_The task:_ Copy every line in the listing that contains "none".

_Information:_
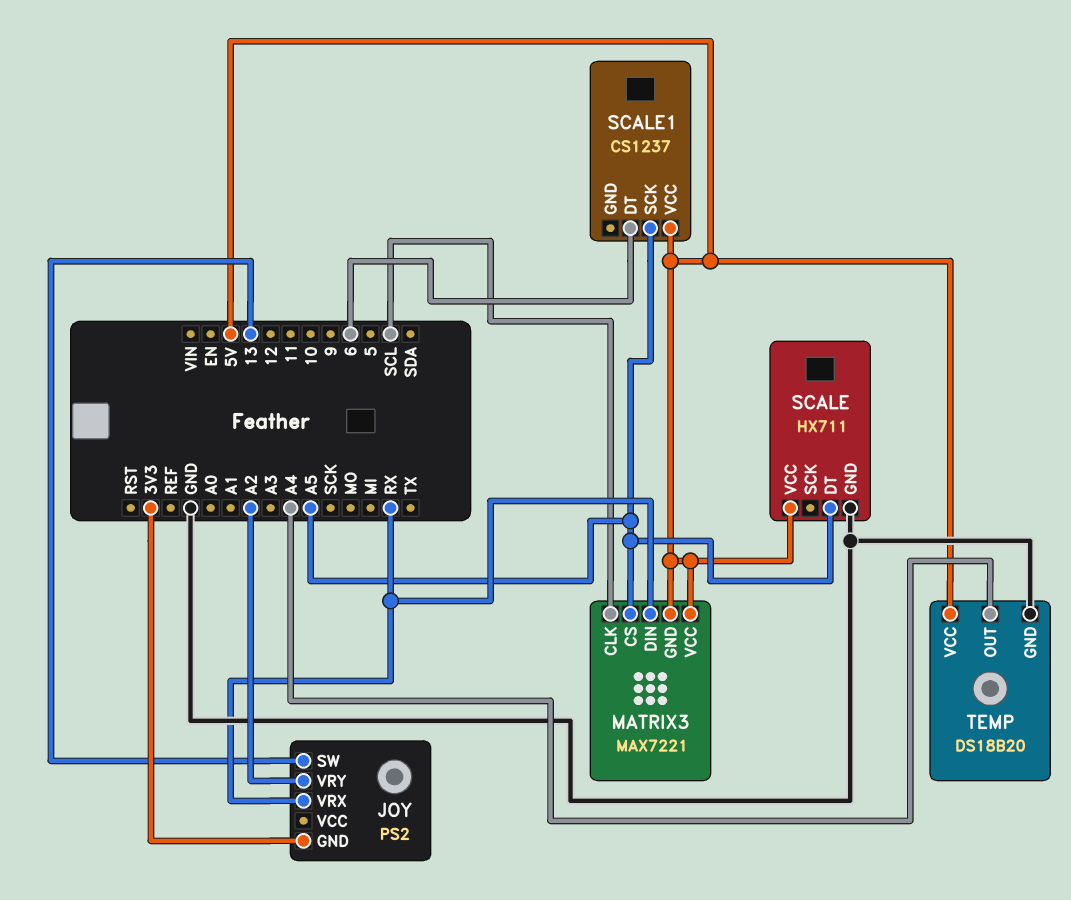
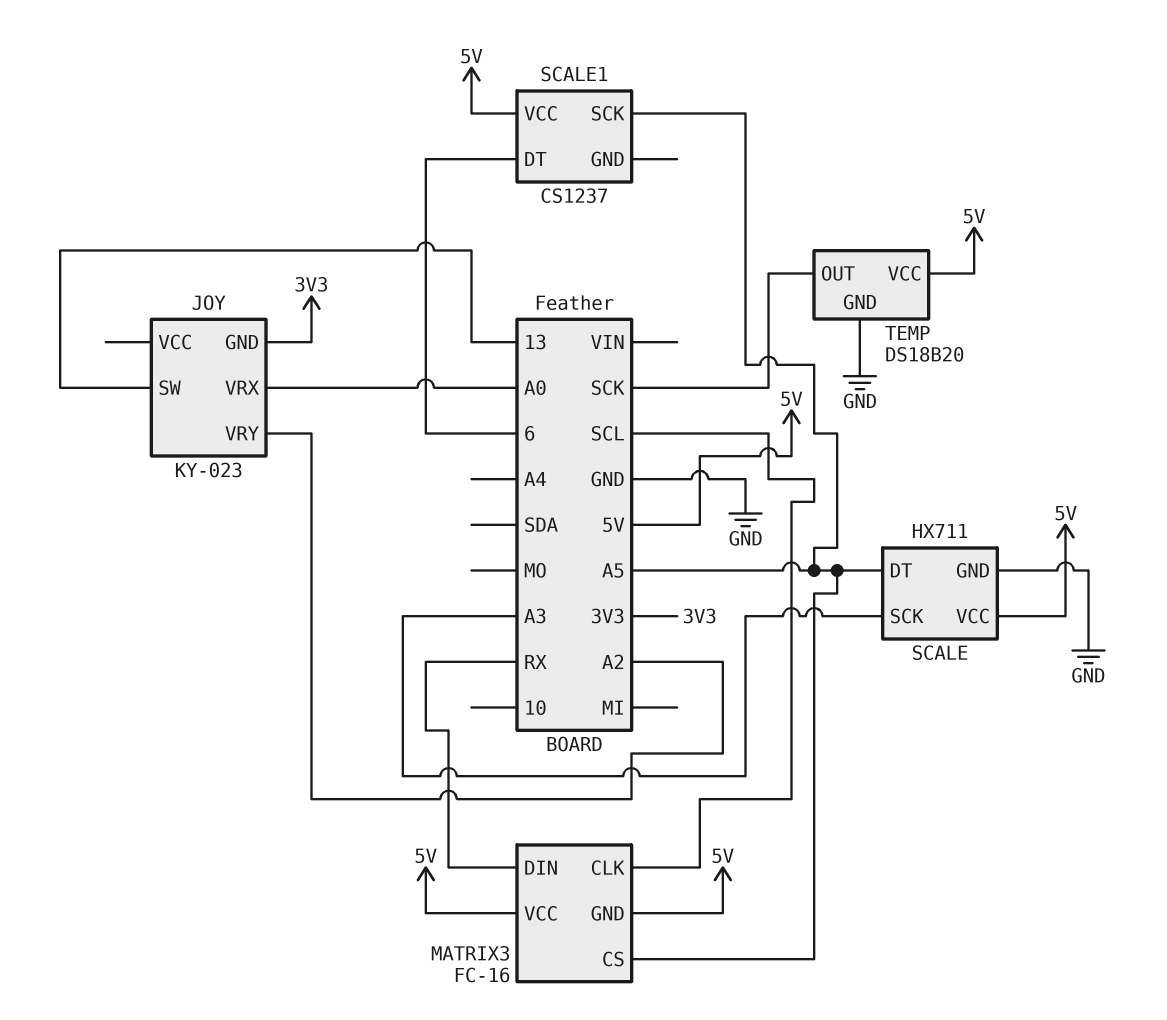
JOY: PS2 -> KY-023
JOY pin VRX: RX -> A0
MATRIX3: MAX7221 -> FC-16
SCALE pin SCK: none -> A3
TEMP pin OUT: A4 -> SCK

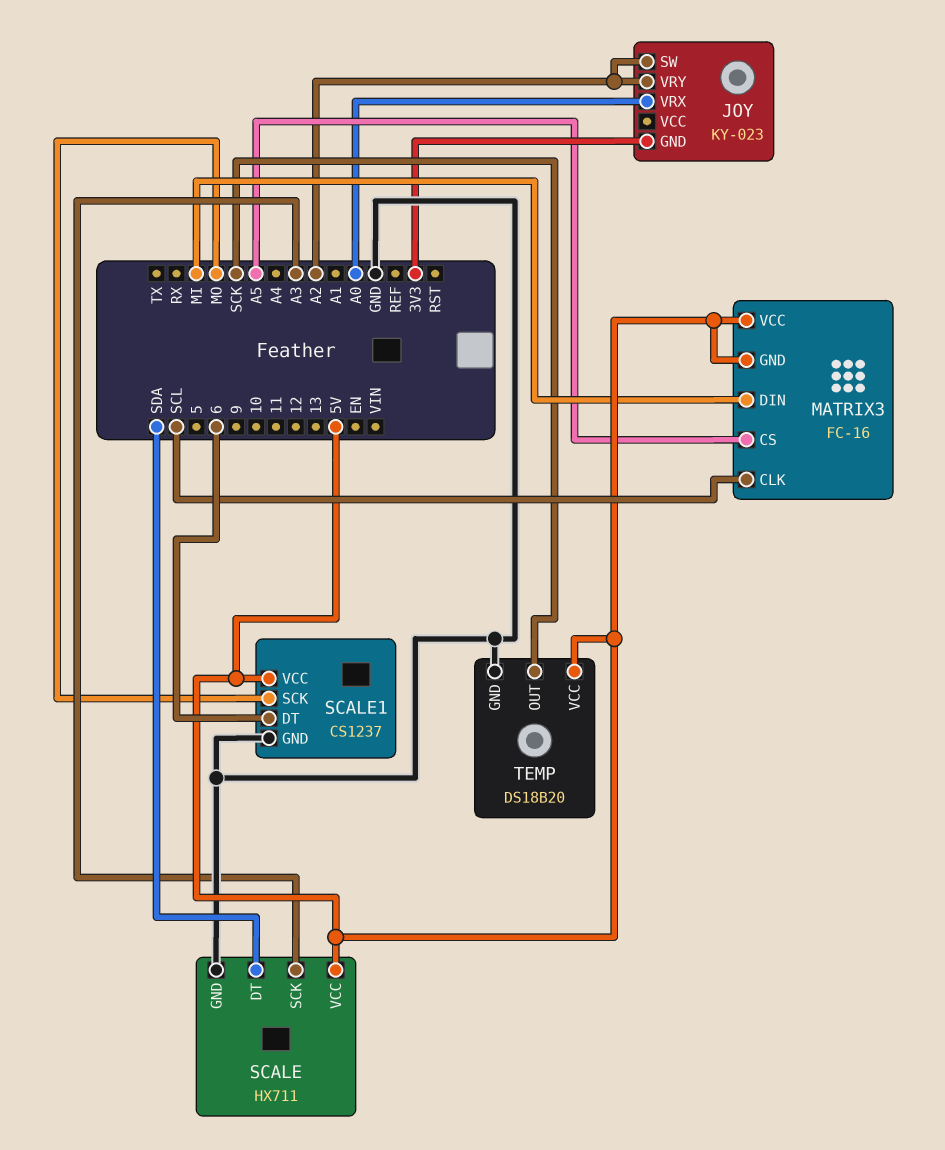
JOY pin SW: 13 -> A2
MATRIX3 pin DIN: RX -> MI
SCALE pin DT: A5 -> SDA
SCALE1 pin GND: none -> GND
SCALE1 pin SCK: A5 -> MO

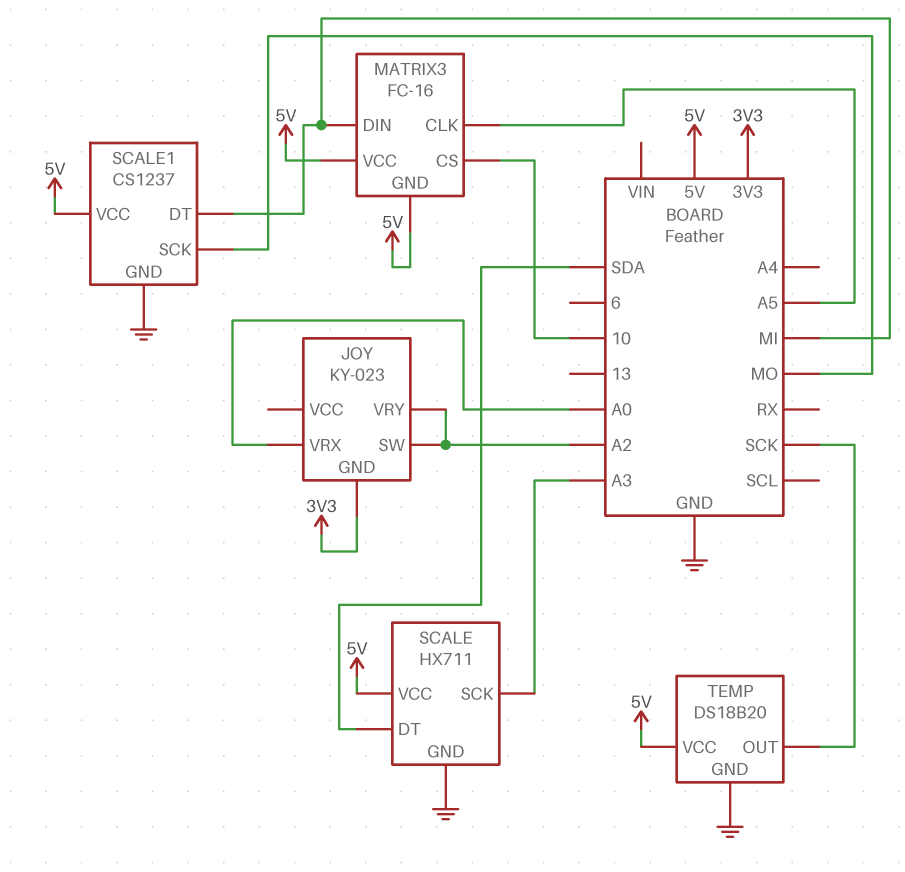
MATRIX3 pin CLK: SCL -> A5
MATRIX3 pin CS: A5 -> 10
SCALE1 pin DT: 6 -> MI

_Solution to the exercise:_
SCALE pin SCK: none -> A3
SCALE1 pin GND: none -> GND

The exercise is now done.